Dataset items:
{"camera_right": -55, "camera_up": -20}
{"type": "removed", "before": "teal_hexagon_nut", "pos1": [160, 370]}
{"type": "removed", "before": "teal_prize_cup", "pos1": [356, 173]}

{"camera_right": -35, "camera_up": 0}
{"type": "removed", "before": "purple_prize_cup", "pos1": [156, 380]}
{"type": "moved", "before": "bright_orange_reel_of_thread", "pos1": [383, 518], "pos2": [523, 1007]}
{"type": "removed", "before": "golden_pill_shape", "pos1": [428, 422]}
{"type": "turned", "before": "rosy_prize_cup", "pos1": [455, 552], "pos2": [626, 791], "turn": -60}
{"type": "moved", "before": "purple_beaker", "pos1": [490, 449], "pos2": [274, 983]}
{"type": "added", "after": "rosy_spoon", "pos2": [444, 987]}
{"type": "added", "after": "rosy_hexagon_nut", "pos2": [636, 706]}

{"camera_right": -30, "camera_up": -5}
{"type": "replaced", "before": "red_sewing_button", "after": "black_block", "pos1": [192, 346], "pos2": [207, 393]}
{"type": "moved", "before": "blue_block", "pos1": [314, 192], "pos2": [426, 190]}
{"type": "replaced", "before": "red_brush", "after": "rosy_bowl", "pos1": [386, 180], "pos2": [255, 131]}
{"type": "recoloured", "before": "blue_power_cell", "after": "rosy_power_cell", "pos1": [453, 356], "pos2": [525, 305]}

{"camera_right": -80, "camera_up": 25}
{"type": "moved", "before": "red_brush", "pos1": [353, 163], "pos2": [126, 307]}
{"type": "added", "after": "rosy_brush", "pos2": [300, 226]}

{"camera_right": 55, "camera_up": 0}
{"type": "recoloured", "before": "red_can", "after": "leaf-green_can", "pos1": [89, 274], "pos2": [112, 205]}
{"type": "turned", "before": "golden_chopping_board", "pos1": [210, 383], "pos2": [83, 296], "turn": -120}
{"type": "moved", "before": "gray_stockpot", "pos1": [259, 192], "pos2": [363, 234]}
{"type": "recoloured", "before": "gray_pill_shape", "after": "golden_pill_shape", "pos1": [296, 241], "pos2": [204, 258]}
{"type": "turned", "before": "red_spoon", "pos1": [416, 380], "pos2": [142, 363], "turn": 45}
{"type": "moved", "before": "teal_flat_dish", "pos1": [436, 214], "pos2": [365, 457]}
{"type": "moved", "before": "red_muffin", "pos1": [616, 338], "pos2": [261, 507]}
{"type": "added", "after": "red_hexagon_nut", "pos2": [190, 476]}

**Requirement**
The answer is every entry, repeated word for word.

**Exercise answer**
{"camera_right": -55, "camera_up": -20}
{"type": "removed", "before": "teal_hexagon_nut", "pos1": [160, 370]}
{"type": "removed", "before": "teal_prize_cup", "pos1": [356, 173]}

{"camera_right": -35, "camera_up": 0}
{"type": "removed", "before": "purple_prize_cup", "pos1": [156, 380]}
{"type": "moved", "before": "bright_orange_reel_of_thread", "pos1": [383, 518], "pos2": [523, 1007]}
{"type": "removed", "before": "golden_pill_shape", "pos1": [428, 422]}
{"type": "turned", "before": "rosy_prize_cup", "pos1": [455, 552], "pos2": [626, 791], "turn": -60}
{"type": "moved", "before": "purple_beaker", "pos1": [490, 449], "pos2": [274, 983]}
{"type": "added", "after": "rosy_spoon", "pos2": [444, 987]}
{"type": "added", "after": "rosy_hexagon_nut", "pos2": [636, 706]}

{"camera_right": -30, "camera_up": -5}
{"type": "replaced", "before": "red_sewing_button", "after": "black_block", "pos1": [192, 346], "pos2": [207, 393]}
{"type": "moved", "before": "blue_block", "pos1": [314, 192], "pos2": [426, 190]}
{"type": "replaced", "before": "red_brush", "after": "rosy_bowl", "pos1": [386, 180], "pos2": [255, 131]}
{"type": "recoloured", "before": "blue_power_cell", "after": "rosy_power_cell", "pos1": [453, 356], "pos2": [525, 305]}

{"camera_right": -80, "camera_up": 25}
{"type": "moved", "before": "red_brush", "pos1": [353, 163], "pos2": [126, 307]}
{"type": "added", "after": "rosy_brush", "pos2": [300, 226]}

{"camera_right": 55, "camera_up": 0}
{"type": "recoloured", "before": "red_can", "after": "leaf-green_can", "pos1": [89, 274], "pos2": [112, 205]}
{"type": "turned", "before": "golden_chopping_board", "pos1": [210, 383], "pos2": [83, 296], "turn": -120}
{"type": "moved", "before": "gray_stockpot", "pos1": [259, 192], "pos2": [363, 234]}
{"type": "recoloured", "before": "gray_pill_shape", "after": "golden_pill_shape", "pos1": [296, 241], "pos2": [204, 258]}
{"type": "turned", "before": "red_spoon", "pos1": [416, 380], "pos2": [142, 363], "turn": 45}
{"type": "moved", "before": "teal_flat_dish", "pos1": [436, 214], "pos2": [365, 457]}
{"type": "moved", "before": "red_muffin", "pos1": [616, 338], "pos2": [261, 507]}
{"type": "added", "after": "red_hexagon_nut", "pos2": [190, 476]}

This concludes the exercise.